Give the rows from the start of the records through the line containing "Spanish Rugby League Association (294, 870)" as a JSON list of strings, with one string per line and blank lines left out.

══ MATERIAL SUPPLIED

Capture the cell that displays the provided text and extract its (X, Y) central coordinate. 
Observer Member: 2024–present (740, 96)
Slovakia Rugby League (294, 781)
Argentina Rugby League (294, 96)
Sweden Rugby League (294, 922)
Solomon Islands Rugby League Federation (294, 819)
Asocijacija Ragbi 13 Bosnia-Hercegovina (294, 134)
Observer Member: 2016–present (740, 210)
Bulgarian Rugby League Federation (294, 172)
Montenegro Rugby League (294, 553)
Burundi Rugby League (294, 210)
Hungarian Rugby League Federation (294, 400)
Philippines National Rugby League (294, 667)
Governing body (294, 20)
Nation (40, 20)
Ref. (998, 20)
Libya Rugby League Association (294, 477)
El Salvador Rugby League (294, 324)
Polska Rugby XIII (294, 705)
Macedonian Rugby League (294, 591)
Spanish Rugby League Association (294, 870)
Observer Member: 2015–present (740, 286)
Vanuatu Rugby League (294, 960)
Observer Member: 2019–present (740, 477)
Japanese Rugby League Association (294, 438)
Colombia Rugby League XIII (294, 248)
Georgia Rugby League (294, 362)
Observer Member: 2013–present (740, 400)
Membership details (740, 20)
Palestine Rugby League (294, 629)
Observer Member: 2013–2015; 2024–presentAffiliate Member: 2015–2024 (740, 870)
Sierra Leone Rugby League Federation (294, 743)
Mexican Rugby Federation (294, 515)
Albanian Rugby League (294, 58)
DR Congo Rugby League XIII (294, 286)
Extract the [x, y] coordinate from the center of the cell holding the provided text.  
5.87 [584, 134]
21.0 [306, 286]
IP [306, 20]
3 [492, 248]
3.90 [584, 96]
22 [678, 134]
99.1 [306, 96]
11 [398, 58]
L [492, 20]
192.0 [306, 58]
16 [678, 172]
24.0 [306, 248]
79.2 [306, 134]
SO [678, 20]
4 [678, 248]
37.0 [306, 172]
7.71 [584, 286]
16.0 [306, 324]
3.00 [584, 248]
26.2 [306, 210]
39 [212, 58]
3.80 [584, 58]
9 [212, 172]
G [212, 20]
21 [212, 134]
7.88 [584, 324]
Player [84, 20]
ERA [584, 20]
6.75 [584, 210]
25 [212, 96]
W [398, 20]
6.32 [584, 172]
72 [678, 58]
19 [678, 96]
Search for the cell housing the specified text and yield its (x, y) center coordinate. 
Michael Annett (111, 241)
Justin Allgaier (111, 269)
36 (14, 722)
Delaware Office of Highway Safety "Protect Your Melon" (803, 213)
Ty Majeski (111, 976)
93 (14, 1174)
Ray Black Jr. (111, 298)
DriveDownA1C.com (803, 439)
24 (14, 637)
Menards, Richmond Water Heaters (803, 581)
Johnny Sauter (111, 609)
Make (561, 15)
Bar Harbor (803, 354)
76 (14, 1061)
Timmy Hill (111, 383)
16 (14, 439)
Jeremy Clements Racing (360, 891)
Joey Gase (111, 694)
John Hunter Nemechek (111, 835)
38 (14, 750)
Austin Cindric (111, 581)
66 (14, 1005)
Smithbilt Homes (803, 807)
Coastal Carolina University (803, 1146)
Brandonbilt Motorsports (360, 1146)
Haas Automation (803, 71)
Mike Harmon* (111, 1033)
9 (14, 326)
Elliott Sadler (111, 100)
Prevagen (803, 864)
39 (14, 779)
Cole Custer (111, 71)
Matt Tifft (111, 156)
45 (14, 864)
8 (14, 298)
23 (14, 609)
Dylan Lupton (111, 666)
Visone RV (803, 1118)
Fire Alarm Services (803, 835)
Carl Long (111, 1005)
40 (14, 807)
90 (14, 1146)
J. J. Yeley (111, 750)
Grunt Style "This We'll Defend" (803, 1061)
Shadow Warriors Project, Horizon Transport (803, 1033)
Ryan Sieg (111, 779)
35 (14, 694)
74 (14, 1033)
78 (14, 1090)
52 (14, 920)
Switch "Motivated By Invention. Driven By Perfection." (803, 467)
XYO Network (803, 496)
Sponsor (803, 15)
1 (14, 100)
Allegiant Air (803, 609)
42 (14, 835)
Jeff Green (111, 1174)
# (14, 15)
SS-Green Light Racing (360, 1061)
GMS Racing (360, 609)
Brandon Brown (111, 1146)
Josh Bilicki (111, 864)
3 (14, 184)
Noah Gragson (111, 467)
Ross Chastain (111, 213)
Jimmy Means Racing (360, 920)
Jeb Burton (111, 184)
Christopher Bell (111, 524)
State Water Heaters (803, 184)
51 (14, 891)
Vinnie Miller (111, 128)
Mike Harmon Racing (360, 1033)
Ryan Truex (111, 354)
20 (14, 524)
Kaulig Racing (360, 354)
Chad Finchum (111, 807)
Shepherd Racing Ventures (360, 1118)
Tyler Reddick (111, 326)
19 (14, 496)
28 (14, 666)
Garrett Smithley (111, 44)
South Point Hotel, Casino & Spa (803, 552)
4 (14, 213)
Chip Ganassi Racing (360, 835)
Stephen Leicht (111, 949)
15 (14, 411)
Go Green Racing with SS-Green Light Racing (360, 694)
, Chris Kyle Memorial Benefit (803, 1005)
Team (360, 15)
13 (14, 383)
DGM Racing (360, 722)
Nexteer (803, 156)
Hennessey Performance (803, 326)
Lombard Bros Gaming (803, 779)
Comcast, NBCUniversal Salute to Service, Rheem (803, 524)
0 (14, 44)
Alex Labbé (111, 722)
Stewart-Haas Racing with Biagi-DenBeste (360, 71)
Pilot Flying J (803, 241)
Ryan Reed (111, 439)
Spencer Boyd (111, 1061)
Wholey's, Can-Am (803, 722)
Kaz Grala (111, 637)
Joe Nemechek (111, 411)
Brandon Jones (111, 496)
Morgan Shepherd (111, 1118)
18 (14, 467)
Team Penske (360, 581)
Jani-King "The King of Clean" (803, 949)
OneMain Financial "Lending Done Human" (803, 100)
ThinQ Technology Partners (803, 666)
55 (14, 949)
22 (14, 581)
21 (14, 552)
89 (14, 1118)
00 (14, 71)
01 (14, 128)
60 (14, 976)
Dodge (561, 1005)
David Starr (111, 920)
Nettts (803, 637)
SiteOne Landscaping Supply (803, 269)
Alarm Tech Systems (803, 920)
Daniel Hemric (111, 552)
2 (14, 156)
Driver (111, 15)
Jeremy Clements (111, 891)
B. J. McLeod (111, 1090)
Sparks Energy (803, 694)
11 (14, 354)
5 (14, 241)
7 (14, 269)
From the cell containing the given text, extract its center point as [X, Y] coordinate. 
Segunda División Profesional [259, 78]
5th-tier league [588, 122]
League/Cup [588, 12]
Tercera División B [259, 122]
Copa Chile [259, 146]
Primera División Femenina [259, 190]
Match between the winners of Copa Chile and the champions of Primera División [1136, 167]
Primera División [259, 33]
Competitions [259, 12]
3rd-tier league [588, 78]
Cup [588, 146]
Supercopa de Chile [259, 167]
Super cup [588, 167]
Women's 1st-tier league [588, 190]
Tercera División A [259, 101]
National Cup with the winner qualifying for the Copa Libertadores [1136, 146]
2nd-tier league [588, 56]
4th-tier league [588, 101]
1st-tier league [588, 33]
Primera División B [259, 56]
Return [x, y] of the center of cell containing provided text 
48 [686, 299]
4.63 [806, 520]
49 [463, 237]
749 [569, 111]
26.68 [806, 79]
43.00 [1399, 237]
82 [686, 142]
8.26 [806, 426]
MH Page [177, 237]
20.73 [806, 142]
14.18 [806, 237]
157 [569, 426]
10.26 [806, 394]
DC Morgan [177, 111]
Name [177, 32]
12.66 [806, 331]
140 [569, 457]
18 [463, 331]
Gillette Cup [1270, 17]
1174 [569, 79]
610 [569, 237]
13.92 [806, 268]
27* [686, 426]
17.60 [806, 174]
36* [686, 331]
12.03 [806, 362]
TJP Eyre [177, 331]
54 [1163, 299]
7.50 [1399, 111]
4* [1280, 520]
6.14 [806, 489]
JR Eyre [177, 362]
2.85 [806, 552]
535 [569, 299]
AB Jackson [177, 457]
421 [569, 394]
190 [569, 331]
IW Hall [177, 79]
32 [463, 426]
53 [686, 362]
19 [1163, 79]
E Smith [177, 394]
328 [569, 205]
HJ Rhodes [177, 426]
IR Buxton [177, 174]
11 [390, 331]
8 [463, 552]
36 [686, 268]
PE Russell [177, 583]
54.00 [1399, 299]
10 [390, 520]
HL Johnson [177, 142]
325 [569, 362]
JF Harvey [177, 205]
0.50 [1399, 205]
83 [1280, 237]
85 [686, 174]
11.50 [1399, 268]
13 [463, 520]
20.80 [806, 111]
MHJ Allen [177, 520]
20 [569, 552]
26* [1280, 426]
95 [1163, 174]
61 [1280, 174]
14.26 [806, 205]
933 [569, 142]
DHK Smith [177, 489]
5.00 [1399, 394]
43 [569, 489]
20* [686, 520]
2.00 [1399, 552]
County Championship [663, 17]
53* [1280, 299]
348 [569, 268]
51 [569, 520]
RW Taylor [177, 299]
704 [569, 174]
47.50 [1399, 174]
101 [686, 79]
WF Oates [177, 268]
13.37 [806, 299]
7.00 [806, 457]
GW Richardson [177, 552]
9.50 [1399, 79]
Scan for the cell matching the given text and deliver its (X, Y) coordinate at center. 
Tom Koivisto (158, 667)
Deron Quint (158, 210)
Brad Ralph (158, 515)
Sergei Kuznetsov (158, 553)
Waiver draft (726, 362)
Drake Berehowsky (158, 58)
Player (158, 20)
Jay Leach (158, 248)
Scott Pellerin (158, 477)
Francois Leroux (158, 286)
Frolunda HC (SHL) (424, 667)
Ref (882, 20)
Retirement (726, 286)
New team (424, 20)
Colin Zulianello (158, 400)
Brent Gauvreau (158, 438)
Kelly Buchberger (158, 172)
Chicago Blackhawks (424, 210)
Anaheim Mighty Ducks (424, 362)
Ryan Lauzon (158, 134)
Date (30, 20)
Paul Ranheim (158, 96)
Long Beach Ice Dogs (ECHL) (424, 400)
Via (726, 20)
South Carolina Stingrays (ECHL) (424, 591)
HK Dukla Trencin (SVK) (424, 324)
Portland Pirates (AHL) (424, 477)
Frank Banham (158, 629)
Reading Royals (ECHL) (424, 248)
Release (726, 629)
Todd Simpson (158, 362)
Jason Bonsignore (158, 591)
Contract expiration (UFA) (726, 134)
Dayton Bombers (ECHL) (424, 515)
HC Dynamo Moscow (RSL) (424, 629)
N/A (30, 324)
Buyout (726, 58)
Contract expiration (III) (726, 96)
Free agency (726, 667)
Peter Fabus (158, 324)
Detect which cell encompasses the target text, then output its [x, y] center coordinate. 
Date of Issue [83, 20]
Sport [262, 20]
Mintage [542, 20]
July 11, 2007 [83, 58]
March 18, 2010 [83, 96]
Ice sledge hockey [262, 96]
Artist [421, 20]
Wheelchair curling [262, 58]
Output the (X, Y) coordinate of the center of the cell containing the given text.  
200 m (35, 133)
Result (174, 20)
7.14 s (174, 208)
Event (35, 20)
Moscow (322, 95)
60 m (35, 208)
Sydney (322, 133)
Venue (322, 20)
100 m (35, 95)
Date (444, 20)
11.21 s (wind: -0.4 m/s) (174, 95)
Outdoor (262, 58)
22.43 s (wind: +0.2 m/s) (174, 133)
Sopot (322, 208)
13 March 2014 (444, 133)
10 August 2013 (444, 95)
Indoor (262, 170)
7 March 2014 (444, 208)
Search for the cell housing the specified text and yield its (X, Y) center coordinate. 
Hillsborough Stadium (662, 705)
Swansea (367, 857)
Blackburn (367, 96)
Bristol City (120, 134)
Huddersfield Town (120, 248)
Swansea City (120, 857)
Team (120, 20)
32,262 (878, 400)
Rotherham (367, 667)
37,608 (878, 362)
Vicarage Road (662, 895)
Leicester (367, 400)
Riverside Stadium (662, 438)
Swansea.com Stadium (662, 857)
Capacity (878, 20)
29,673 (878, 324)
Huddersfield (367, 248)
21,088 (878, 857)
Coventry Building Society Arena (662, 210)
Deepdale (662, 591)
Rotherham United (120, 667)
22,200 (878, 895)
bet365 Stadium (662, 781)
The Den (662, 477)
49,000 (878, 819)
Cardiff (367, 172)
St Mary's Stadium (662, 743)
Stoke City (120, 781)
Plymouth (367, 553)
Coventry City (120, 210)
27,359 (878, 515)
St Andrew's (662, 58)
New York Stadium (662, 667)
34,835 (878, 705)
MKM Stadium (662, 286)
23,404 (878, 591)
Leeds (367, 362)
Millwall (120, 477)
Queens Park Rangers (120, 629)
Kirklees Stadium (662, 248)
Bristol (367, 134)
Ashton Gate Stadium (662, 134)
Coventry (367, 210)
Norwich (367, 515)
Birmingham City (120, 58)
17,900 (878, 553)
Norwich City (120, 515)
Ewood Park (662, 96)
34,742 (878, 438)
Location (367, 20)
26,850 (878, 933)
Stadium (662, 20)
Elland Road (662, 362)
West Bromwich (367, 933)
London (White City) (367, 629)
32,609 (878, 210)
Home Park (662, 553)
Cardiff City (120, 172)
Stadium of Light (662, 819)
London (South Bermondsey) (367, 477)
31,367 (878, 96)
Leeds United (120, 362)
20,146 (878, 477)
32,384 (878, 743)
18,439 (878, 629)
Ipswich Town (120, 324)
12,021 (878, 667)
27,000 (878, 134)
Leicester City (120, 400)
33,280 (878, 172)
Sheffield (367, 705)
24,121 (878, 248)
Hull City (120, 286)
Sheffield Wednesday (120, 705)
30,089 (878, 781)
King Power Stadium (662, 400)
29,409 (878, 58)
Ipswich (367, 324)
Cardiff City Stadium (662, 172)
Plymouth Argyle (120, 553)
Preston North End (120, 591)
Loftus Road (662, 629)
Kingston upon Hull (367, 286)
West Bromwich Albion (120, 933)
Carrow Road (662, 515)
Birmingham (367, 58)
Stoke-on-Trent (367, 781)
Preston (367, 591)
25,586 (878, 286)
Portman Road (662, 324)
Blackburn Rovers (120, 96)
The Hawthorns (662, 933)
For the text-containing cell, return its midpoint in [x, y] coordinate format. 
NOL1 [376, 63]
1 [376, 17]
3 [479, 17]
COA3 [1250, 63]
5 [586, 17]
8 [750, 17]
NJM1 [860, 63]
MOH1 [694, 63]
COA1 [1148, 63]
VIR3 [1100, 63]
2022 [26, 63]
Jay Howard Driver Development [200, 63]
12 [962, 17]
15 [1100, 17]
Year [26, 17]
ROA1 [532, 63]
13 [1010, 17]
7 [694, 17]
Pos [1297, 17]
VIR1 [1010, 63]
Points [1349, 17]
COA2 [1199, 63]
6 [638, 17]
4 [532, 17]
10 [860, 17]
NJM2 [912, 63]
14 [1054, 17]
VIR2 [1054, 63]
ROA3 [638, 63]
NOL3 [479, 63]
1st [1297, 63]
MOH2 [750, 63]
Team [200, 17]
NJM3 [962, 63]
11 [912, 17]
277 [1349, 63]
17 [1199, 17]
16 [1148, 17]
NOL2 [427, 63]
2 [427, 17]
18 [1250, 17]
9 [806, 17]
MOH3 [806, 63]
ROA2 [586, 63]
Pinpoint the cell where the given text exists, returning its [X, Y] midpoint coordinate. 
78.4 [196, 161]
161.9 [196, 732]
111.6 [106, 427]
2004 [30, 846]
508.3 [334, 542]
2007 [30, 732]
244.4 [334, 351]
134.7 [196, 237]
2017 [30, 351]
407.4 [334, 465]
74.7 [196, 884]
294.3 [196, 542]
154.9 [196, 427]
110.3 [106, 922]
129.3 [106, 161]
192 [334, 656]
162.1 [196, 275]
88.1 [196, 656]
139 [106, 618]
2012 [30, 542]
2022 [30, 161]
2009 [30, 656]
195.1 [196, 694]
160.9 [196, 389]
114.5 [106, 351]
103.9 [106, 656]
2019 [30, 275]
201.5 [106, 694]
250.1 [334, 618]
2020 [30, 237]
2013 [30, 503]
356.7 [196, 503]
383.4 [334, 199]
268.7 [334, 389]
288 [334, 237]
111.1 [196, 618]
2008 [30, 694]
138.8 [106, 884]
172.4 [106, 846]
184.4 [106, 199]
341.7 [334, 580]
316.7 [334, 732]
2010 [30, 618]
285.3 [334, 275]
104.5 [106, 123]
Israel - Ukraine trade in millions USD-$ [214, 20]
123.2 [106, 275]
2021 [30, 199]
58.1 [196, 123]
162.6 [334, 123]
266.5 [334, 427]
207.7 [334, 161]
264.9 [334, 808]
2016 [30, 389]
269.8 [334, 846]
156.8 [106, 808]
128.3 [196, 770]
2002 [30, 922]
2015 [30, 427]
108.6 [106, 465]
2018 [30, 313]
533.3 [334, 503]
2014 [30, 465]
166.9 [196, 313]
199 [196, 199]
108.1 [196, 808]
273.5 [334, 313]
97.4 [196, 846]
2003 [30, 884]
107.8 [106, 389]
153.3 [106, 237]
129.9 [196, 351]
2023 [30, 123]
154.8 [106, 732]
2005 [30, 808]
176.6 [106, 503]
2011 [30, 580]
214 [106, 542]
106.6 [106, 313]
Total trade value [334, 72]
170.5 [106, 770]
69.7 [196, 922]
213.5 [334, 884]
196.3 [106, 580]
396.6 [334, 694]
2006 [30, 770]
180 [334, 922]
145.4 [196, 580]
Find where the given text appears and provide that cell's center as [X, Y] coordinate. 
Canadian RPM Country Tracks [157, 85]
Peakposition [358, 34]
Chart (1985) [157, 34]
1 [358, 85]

════

- RESPONSE -
[
  "Capture the cell that displays the provided text and extract its (X, Y) central coordinate. ",
  "Observer Member: 2024–present (740, 96)",
  "Slovakia Rugby League (294, 781)",
  "Argentina Rugby League (294, 96)",
  "Sweden Rugby League (294, 922)",
  "Solomon Islands Rugby League Federation (294, 819)",
  "Asocijacija Ragbi 13 Bosnia-Hercegovina (294, 134)",
  "Observer Member: 2016–present (740, 210)",
  "Bulgarian Rugby League Federation (294, 172)",
  "Montenegro Rugby League (294, 553)",
  "Burundi Rugby League (294, 210)",
  "Hungarian Rugby League Federation (294, 400)",
  "Philippines National Rugby League (294, 667)",
  "Governing body (294, 20)",
  "Nation (40, 20)",
  "Ref. (998, 20)",
  "Libya Rugby League Association (294, 477)",
  "El Salvador Rugby League (294, 324)",
  "Polska Rugby XIII (294, 705)",
  "Macedonian Rugby League (294, 591)",
  "Spanish Rugby League Association (294, 870)"
]